__EXERCISE OBJECTIVE__. Your answer should be exactly the lines from the one that contains "R10: none -> 15k (+3V3, SDA)" through the final line of the entries below, and nothing else.

__STUDY MATERIAL__.
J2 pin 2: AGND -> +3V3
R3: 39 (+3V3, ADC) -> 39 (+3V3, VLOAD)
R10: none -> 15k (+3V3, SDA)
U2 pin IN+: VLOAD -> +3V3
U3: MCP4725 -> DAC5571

__WRITTEN SOLUTION__.
R10: none -> 15k (+3V3, SDA)
U2 pin IN+: VLOAD -> +3V3
U3: MCP4725 -> DAC5571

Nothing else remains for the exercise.